EXERCISE DIRECTIONS
Copy every line below that has the word "padlock" in it.

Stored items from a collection
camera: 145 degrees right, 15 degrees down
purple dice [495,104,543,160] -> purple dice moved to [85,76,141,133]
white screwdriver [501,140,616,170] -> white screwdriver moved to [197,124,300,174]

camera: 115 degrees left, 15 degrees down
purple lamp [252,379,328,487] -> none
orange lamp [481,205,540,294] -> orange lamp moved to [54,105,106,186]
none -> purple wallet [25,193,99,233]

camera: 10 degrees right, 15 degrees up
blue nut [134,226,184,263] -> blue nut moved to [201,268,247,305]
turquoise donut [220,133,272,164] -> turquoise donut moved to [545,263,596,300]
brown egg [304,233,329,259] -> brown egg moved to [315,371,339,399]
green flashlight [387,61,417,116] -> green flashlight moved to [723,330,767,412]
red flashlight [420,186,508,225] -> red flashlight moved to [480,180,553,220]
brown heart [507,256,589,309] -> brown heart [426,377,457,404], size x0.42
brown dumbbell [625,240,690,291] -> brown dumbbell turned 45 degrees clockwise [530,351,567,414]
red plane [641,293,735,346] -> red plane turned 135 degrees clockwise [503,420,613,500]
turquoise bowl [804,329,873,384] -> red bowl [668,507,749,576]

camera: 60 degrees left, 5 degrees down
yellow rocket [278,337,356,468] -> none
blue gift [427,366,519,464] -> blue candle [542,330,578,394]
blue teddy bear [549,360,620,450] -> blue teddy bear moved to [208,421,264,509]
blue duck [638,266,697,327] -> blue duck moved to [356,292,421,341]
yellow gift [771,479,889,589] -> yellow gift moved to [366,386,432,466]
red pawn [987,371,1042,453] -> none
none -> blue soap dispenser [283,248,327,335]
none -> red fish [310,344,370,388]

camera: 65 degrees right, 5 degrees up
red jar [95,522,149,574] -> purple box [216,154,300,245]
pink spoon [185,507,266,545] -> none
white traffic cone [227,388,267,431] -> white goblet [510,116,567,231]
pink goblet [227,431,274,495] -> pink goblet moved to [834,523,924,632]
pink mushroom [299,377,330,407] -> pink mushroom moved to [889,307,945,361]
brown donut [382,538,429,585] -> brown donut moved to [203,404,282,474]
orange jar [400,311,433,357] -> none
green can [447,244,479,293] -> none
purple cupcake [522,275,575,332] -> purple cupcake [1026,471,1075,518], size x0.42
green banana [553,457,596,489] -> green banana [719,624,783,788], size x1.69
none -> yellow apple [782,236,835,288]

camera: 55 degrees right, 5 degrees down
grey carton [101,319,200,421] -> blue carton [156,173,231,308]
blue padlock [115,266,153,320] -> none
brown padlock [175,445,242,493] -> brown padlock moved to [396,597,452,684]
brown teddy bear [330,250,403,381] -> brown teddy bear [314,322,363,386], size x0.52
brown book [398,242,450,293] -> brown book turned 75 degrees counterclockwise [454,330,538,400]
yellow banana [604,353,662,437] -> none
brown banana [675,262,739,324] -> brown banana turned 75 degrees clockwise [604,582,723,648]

ANSWER BOX
blue padlock [115,266,153,320] -> none
brown padlock [175,445,242,493] -> brown padlock moved to [396,597,452,684]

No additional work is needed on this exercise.